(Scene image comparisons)
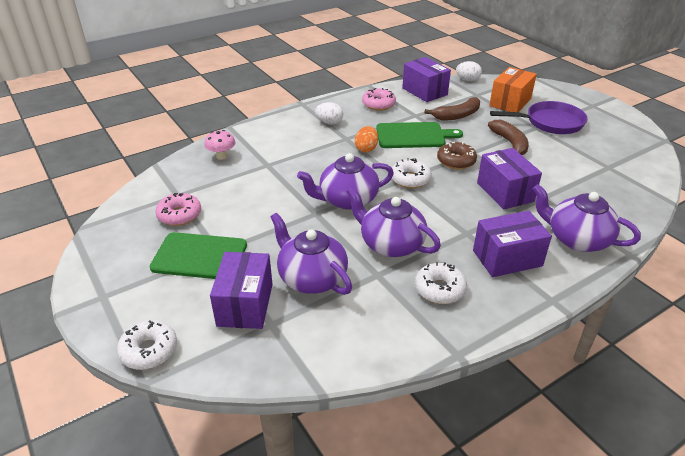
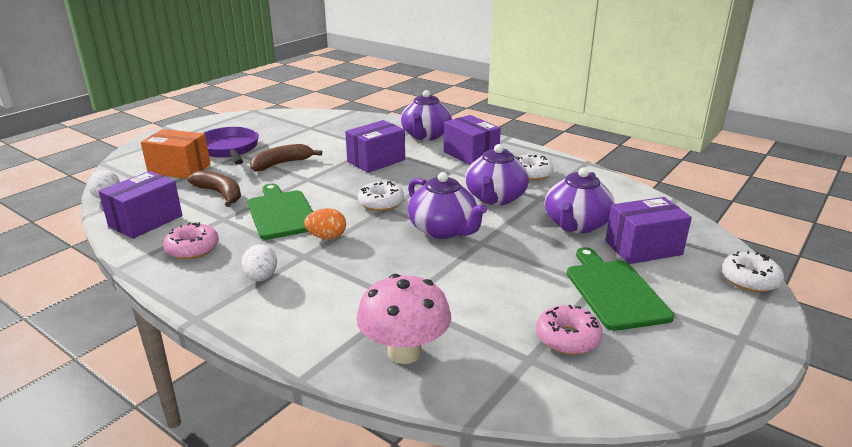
camera: 110 degrees left, 10 degrees down
(222, 156) = (404, 352): pink mushroom -> pink mushroom, size x1.75
(456, 161) = (331, 185): brown donut -> none

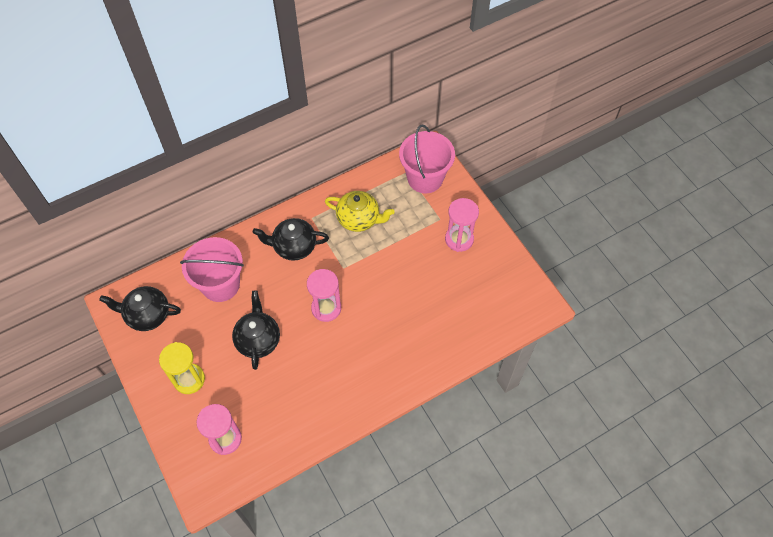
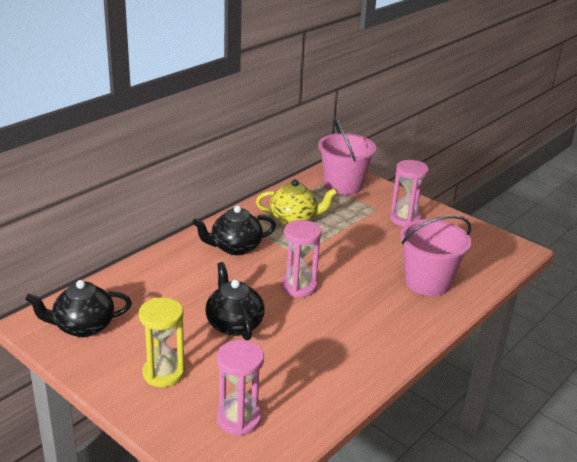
camera: 20 degrees left, 30 degrees down
(220, 284) = (164, 288): pink bucket -> pink bucket (427, 282)

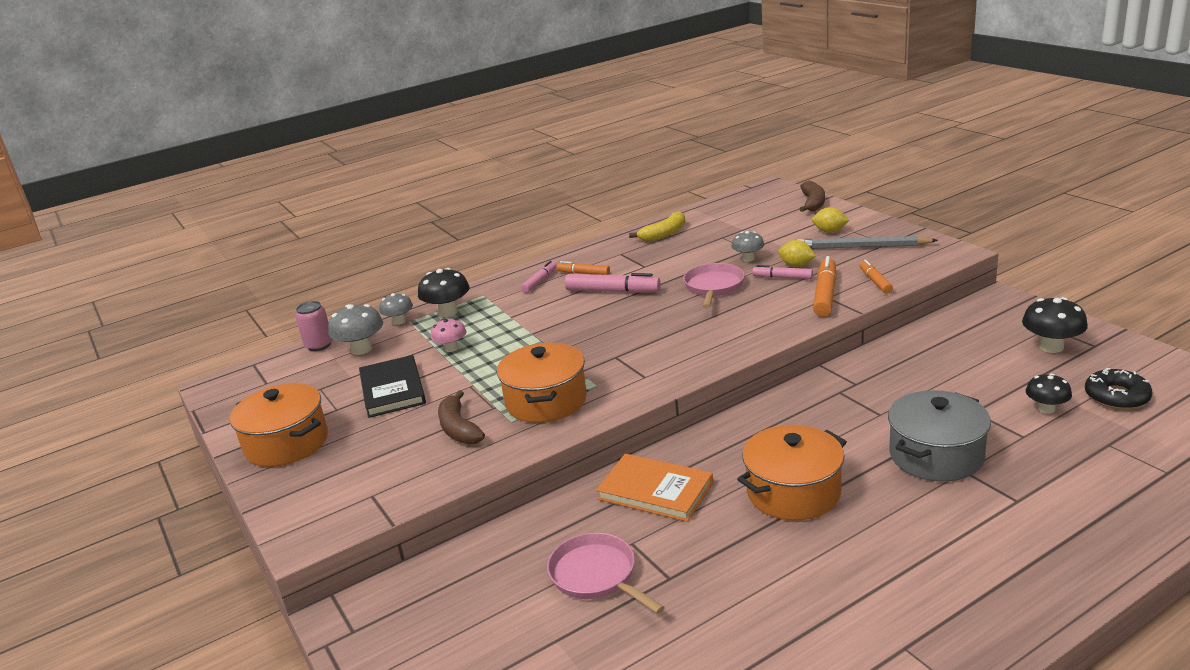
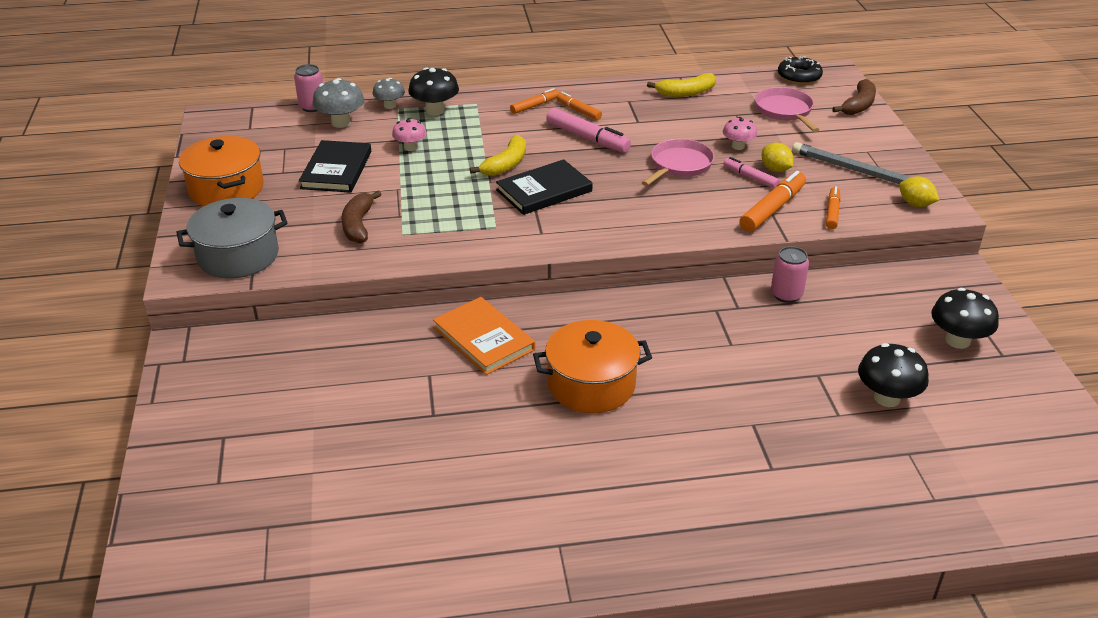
camera: 20 degrees right, 10 degrees up
(540, 281) = (535, 106): pink marker -> orange marker
(546, 401) = (444, 226): orange pot -> none
(557, 333) = (506, 164): none -> yellow banana
(597, 576) = (381, 390): pink pan -> pink pan (785, 111)
(613, 343) = (544, 191): none -> black book
(748, 259) = (738, 146): grey mushroom -> pink mushroom
(829, 231) = (843, 143): yellow lemon -> yellow lemon (915, 204)
(885, 360) = (786, 295): none -> pink can
(936, 455) = (742, 401): grey pot -> grey pot (238, 256)
(1046, 409) = (887, 398): black mushroom -> black mushroom, size x1.54
(1116, 397) = (967, 412): black donut -> black donut (799, 76)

EXERCISE:
Copy the entries above faithfully and omit every image.

RESPONSE AREA:
camera: 110 degrees left, 10 degrees down
(222, 156) = (404, 352): pink mushroom -> pink mushroom, size x1.75
(456, 161) = (331, 185): brown donut -> none

camera: 20 degrees left, 30 degrees down
(220, 284) = (164, 288): pink bucket -> pink bucket (427, 282)

camera: 20 degrees right, 10 degrees up
(540, 281) = (535, 106): pink marker -> orange marker
(546, 401) = (444, 226): orange pot -> none
(557, 333) = (506, 164): none -> yellow banana
(597, 576) = (381, 390): pink pan -> pink pan (785, 111)
(613, 343) = (544, 191): none -> black book
(748, 259) = (738, 146): grey mushroom -> pink mushroom
(829, 231) = (843, 143): yellow lemon -> yellow lemon (915, 204)
(885, 360) = (786, 295): none -> pink can
(936, 455) = (742, 401): grey pot -> grey pot (238, 256)
(1046, 409) = (887, 398): black mushroom -> black mushroom, size x1.54
(1116, 397) = (967, 412): black donut -> black donut (799, 76)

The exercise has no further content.